▶ WHAT IS EXPECTED: Search the data for the string "none" and extract every line where it appears.

▶ SOURCE DATA:
==========

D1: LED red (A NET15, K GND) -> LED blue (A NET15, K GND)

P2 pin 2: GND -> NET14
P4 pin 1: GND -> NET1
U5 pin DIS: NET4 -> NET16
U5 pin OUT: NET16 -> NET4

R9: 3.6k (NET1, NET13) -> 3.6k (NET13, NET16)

==========

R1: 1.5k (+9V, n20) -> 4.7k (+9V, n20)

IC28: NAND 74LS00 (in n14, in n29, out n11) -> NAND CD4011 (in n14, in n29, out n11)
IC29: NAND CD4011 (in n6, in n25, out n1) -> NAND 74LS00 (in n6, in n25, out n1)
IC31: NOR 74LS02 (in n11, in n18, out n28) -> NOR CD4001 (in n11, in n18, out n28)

==========

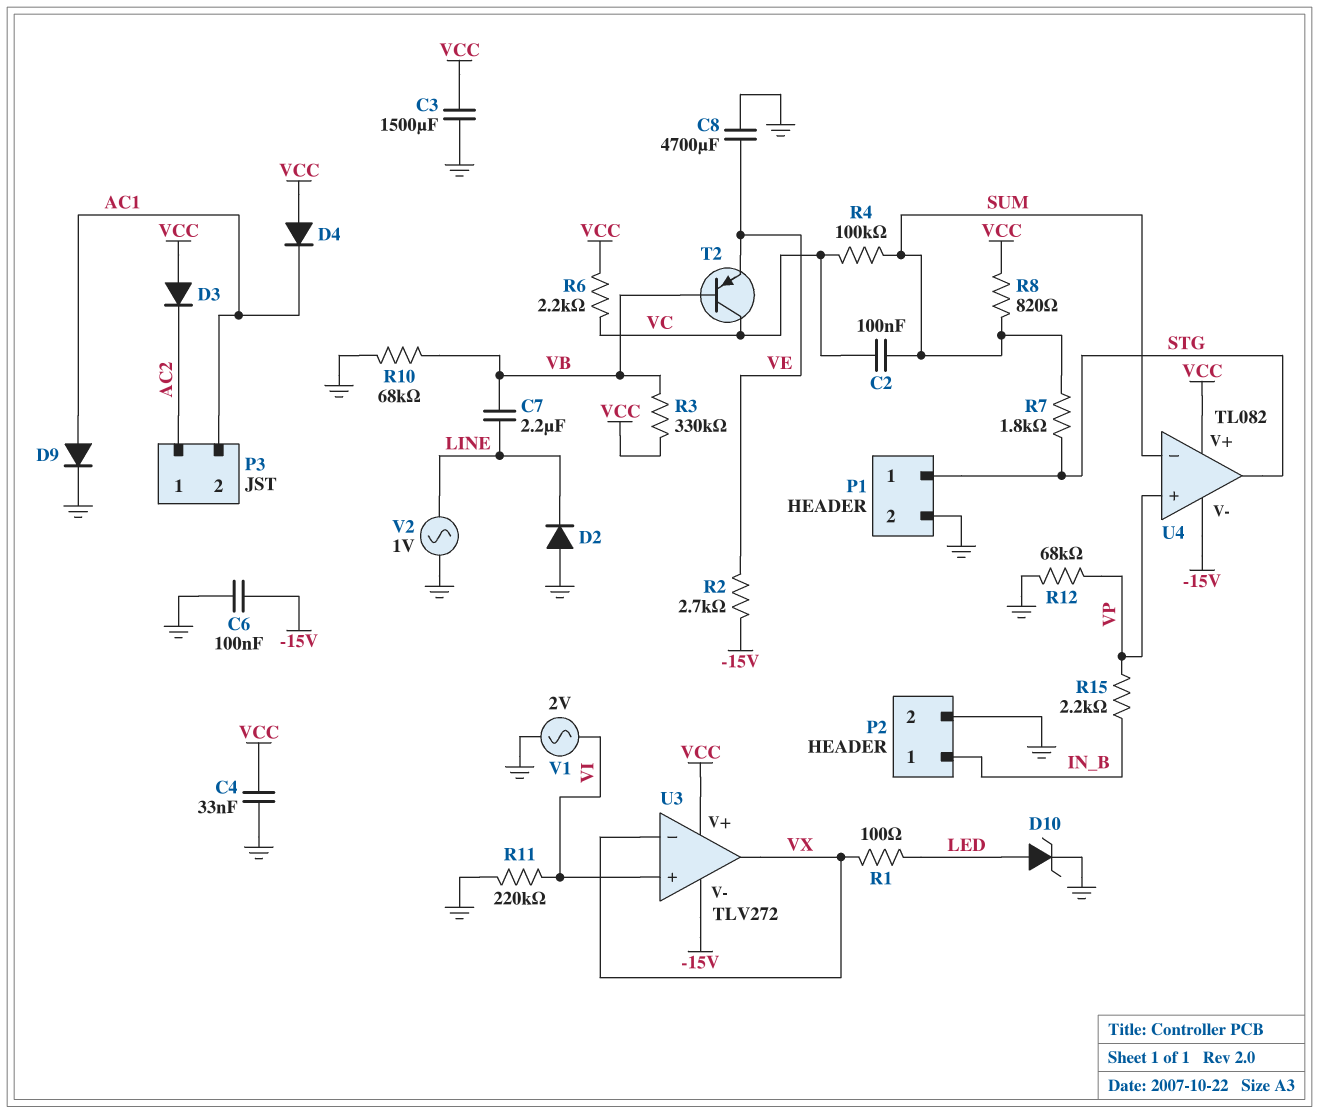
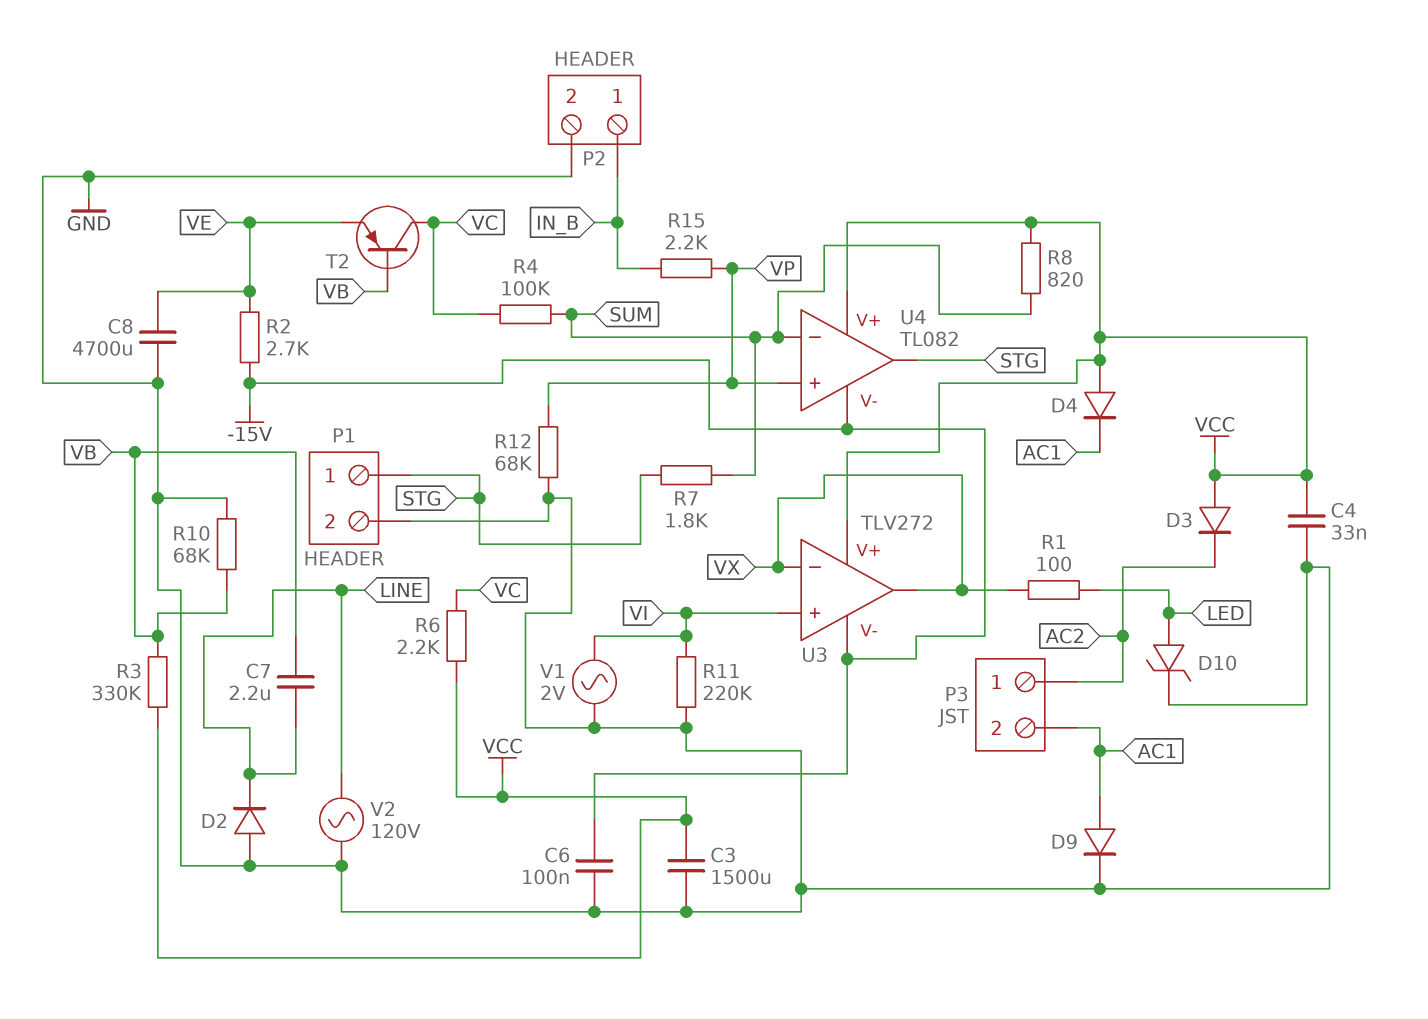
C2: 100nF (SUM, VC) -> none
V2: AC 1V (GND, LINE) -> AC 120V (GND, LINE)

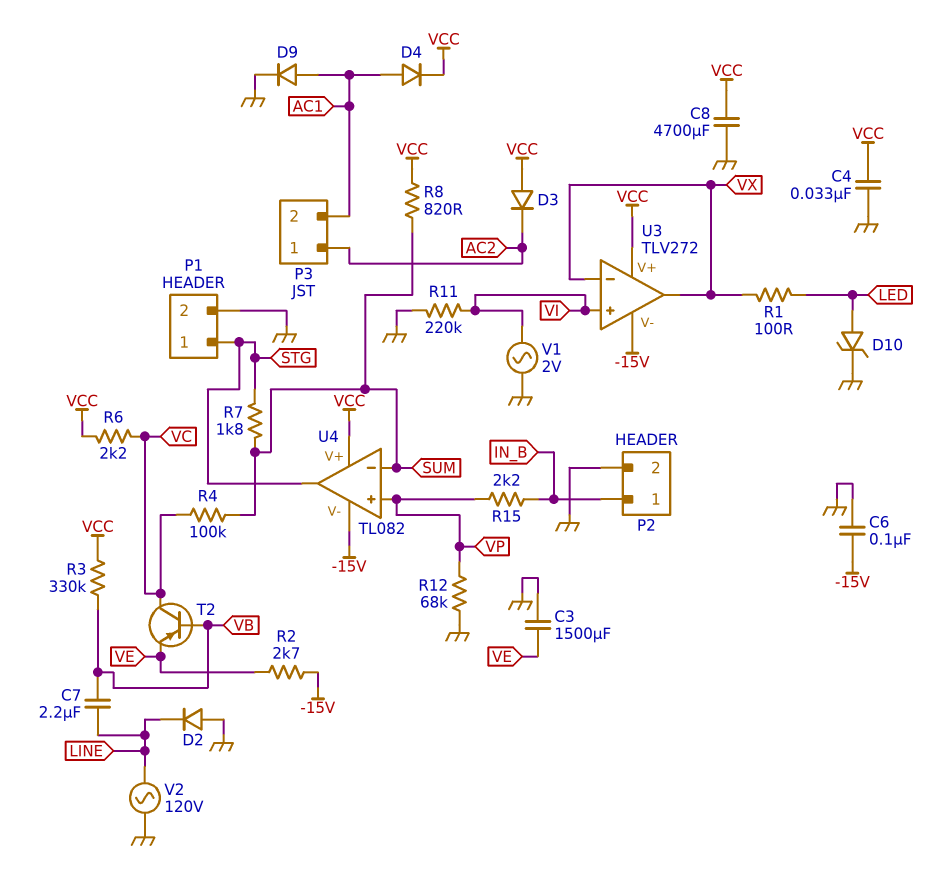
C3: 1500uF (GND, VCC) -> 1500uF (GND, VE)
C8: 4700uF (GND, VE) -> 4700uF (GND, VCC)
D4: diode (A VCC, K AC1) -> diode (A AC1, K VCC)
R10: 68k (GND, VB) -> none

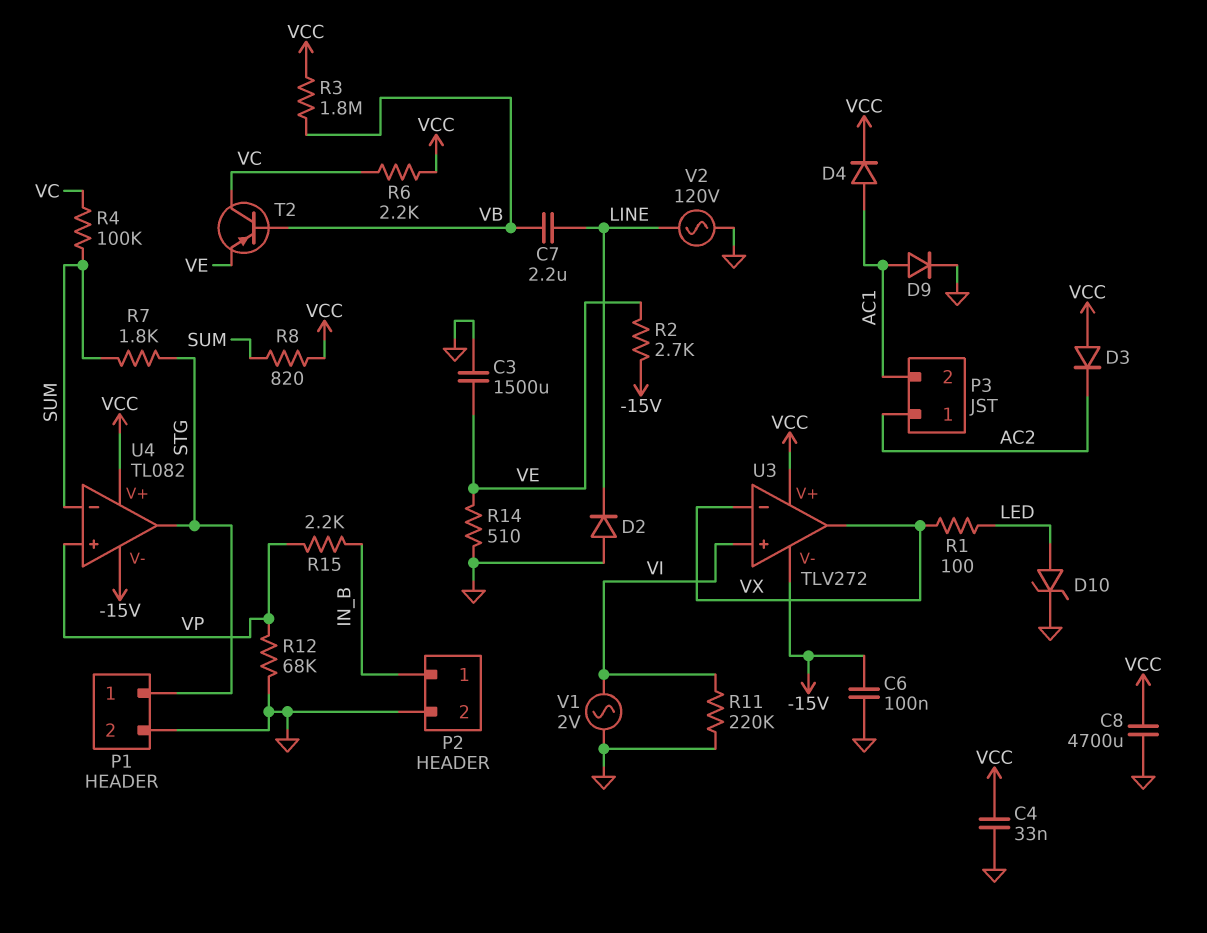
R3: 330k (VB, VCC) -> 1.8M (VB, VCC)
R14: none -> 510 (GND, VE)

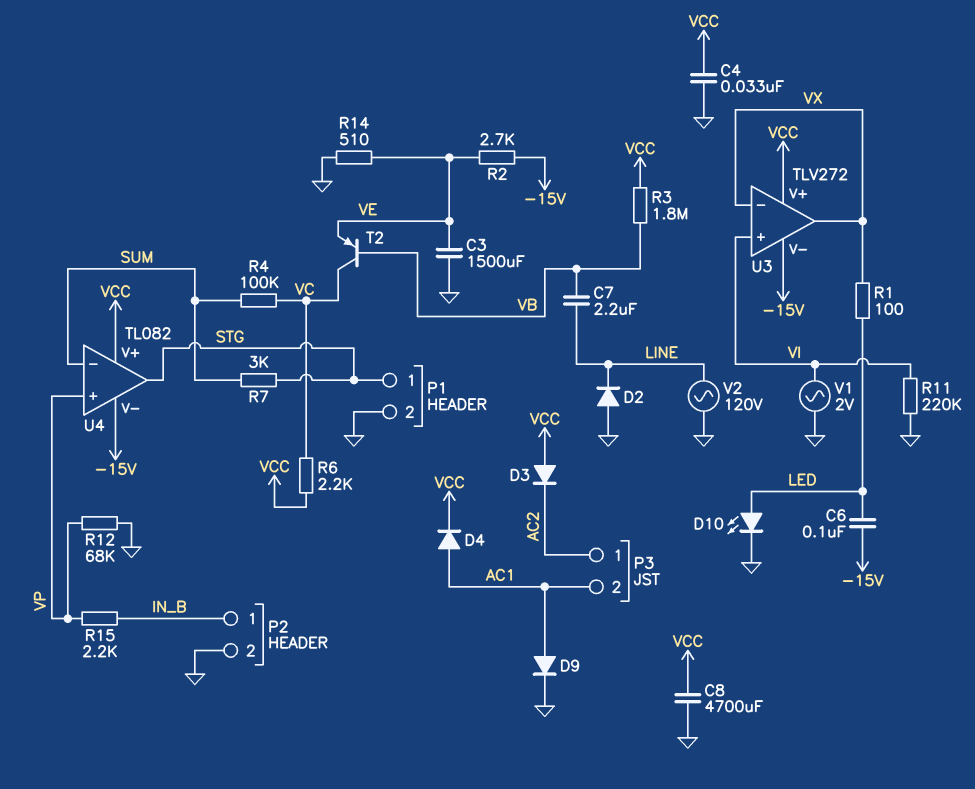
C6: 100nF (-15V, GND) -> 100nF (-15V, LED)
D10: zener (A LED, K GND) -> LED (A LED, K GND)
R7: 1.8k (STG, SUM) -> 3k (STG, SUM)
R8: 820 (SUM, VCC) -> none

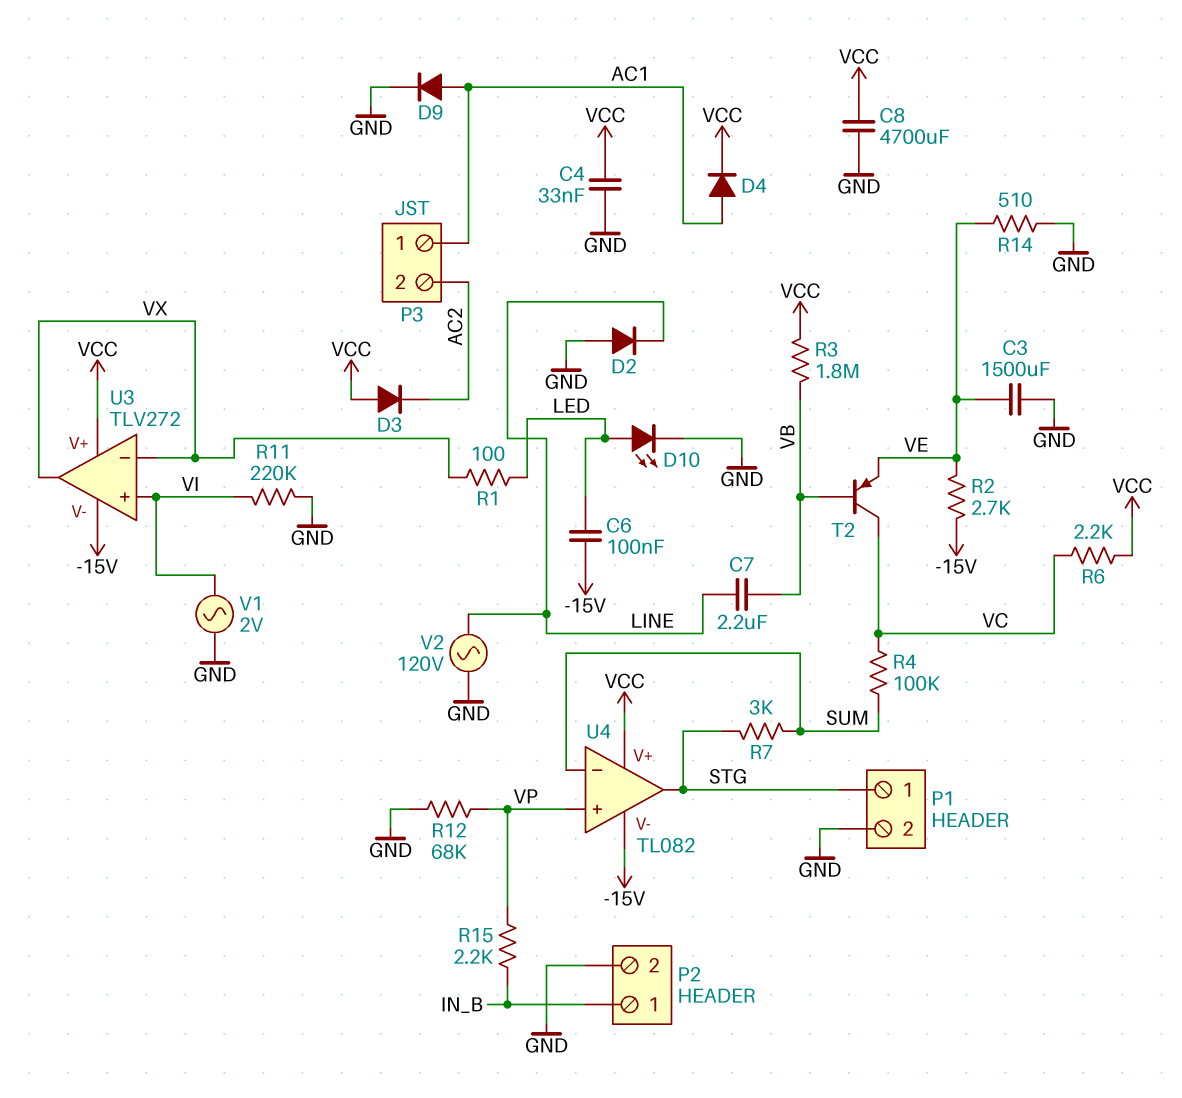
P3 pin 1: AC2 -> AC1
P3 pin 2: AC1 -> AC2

==========

▶ SOLUTION BELOW:
C2: 100nF (SUM, VC) -> none
R10: 68k (GND, VB) -> none
R14: none -> 510 (GND, VE)
R8: 820 (SUM, VCC) -> none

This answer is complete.